#### [WHAT YOU WILL DO]
For this exercise, retype the lines from the one that holds "MATRIX2 pin CLK: D8 -> TX" through the one that holds "RELAY3 pin IN1: A0 -> D3" in the records below, both included, exactly and without pictures.

#### [AVAILABLE RECORDS]
- Opening Delimiter -
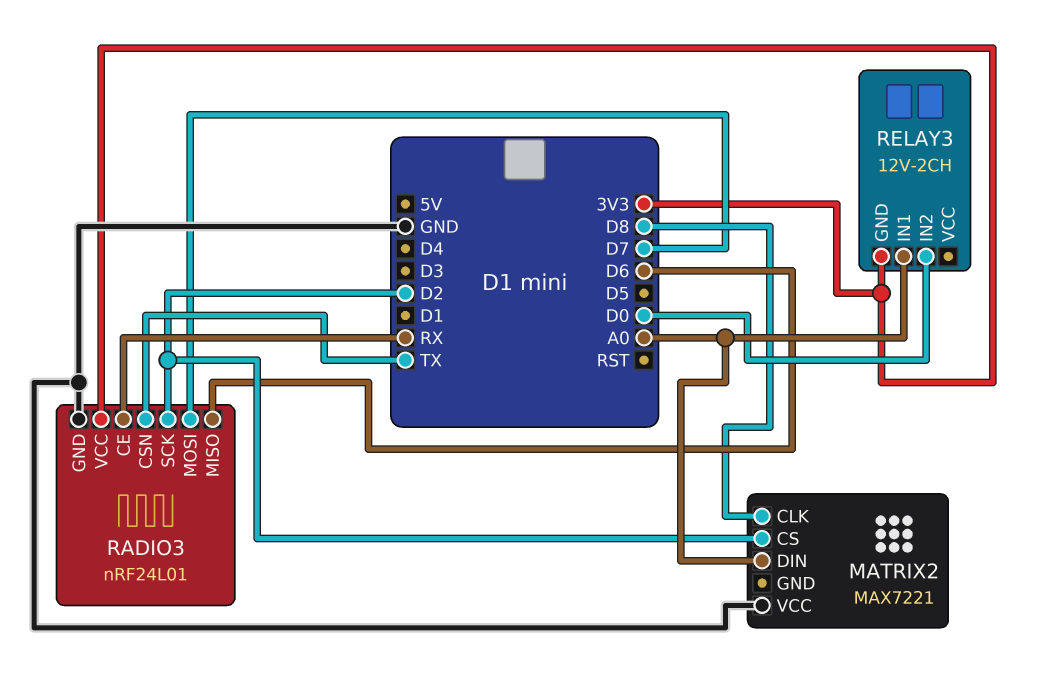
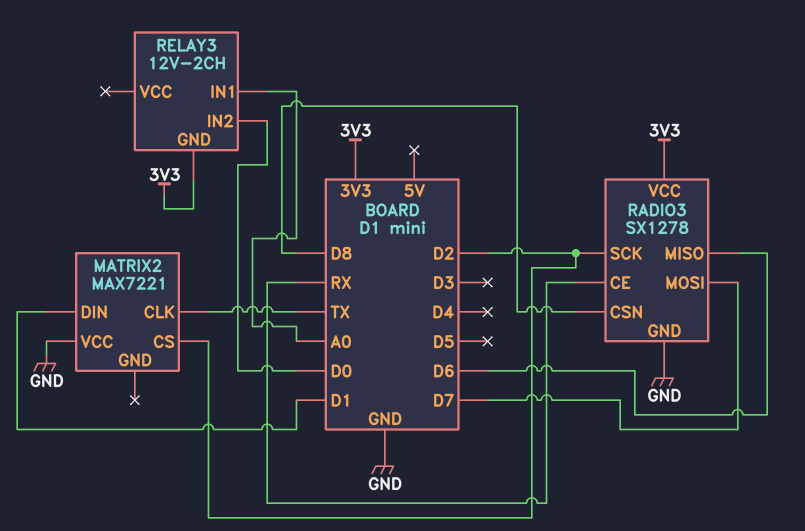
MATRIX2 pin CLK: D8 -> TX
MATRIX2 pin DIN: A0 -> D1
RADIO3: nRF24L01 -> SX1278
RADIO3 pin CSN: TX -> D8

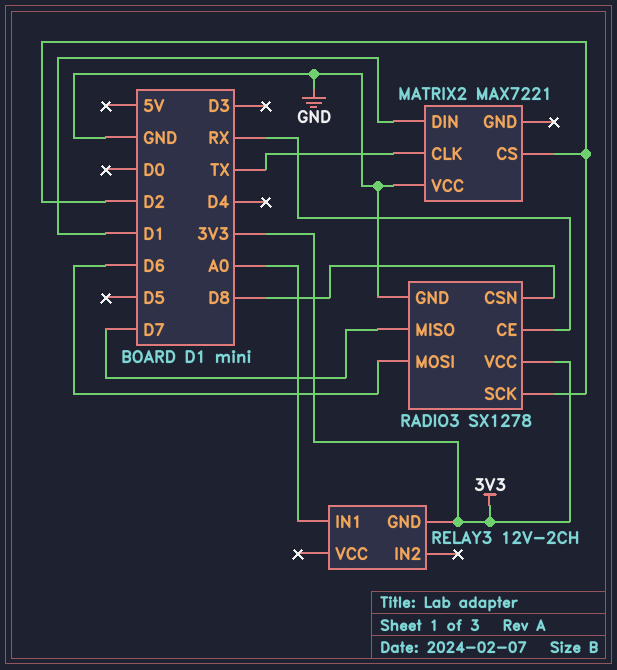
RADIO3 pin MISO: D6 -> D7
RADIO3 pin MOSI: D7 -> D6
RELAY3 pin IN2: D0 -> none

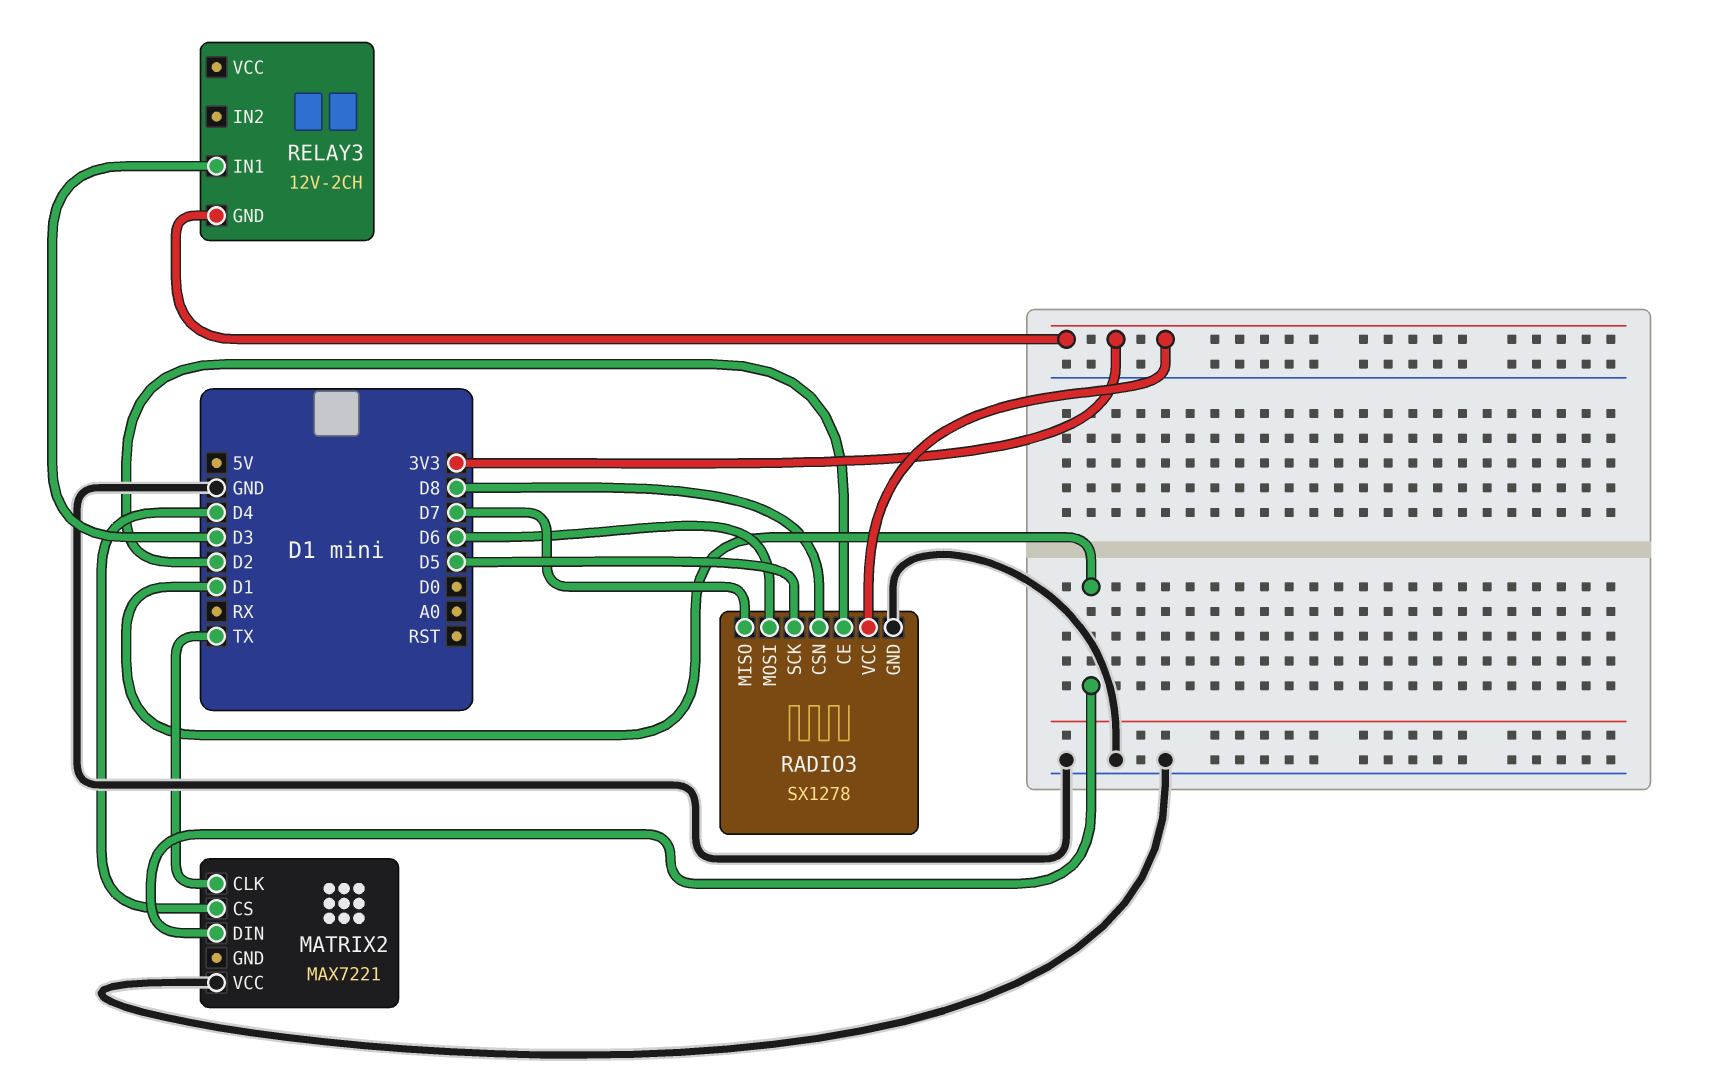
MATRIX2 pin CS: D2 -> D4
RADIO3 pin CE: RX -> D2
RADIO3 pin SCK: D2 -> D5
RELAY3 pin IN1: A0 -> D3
- Closing Delimiter -
- Opening Delimiter -
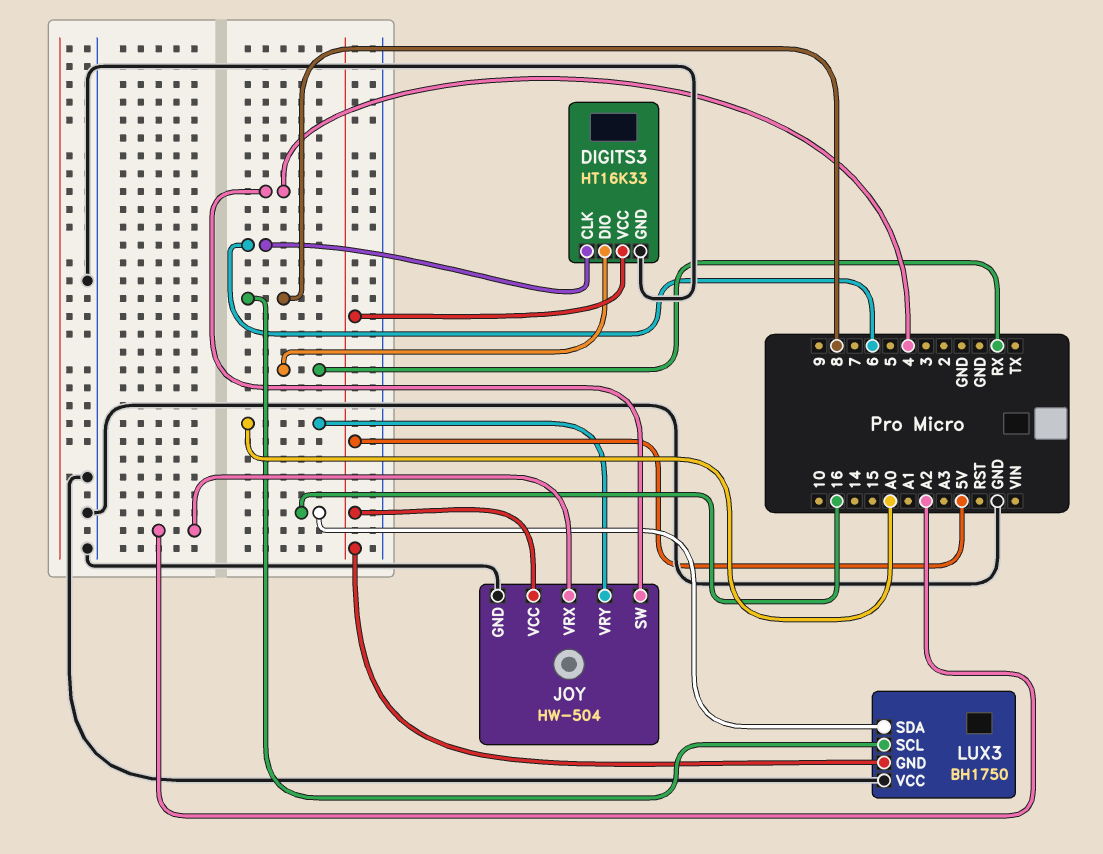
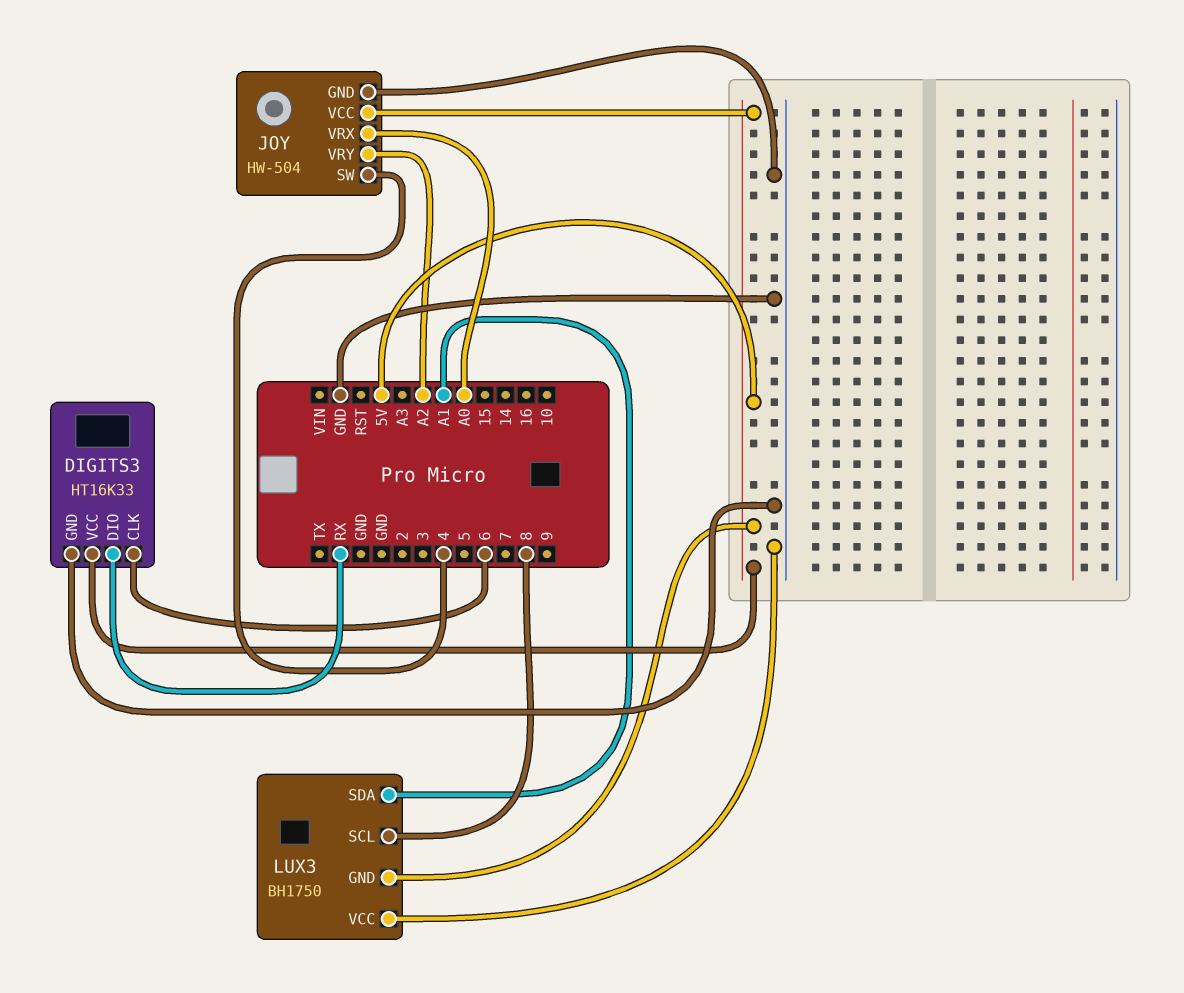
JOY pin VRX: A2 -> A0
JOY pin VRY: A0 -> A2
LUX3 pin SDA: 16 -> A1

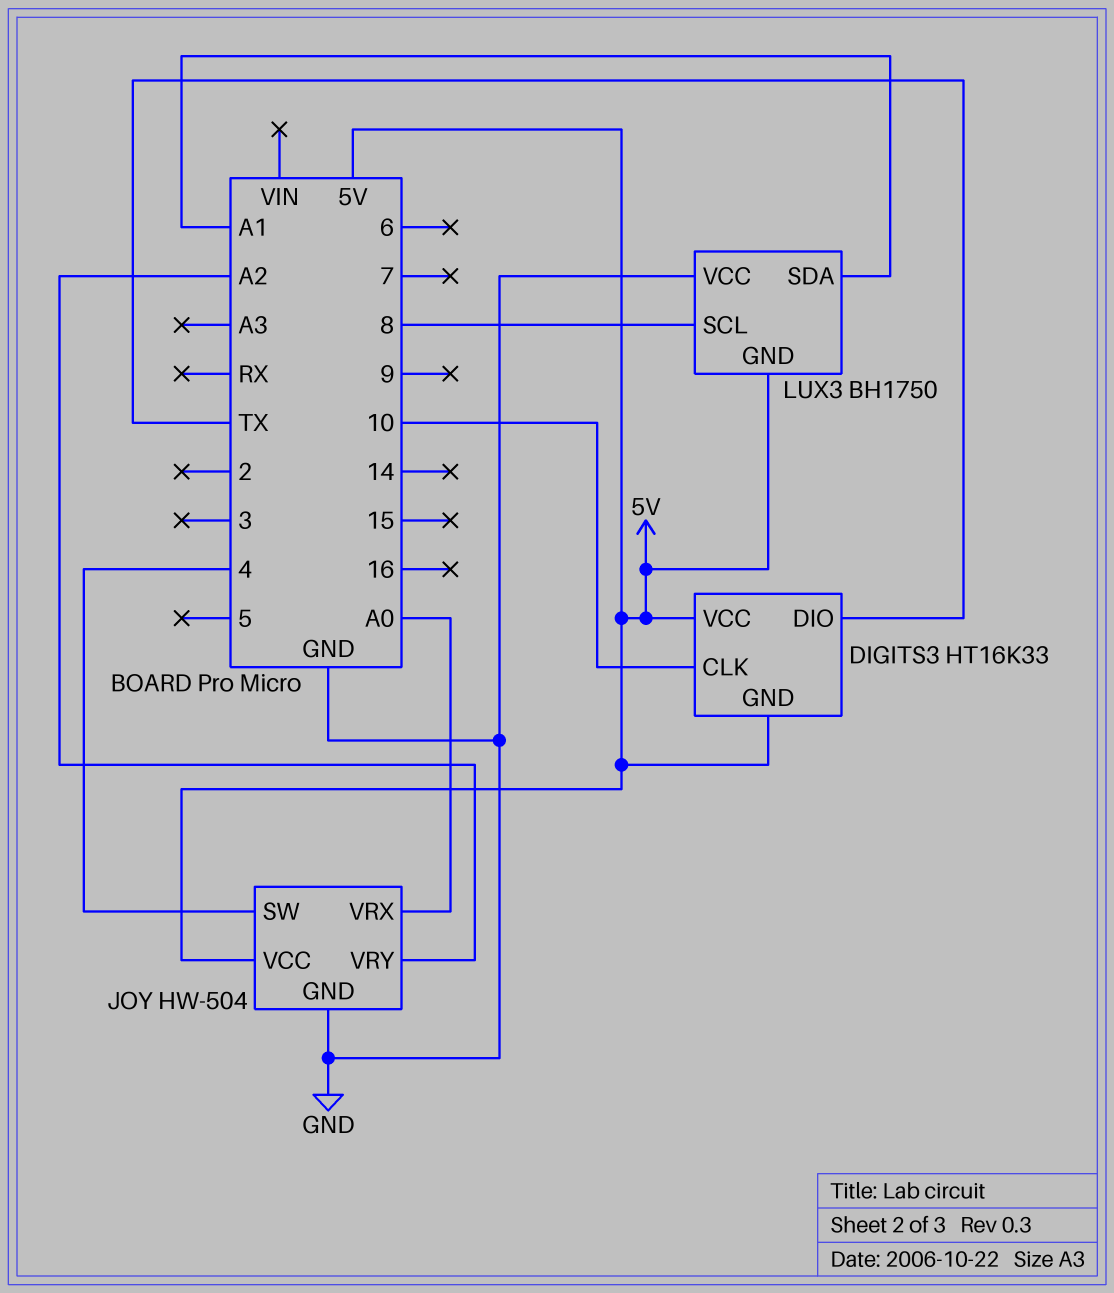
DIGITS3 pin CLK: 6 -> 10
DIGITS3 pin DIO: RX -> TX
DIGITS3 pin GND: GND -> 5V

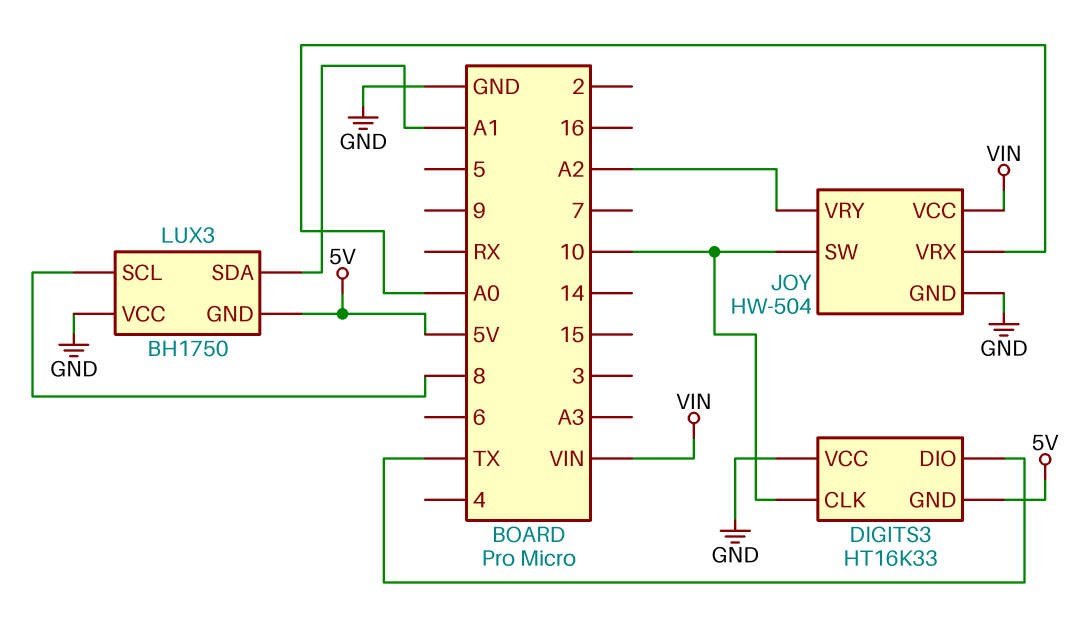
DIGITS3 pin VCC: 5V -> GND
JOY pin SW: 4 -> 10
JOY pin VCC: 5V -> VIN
- Closing Delimiter -
#### [EXERCISE RESPONSE]
MATRIX2 pin CLK: D8 -> TX
MATRIX2 pin DIN: A0 -> D1
RADIO3: nRF24L01 -> SX1278
RADIO3 pin CSN: TX -> D8

RADIO3 pin MISO: D6 -> D7
RADIO3 pin MOSI: D7 -> D6
RELAY3 pin IN2: D0 -> none

MATRIX2 pin CS: D2 -> D4
RADIO3 pin CE: RX -> D2
RADIO3 pin SCK: D2 -> D5
RELAY3 pin IN1: A0 -> D3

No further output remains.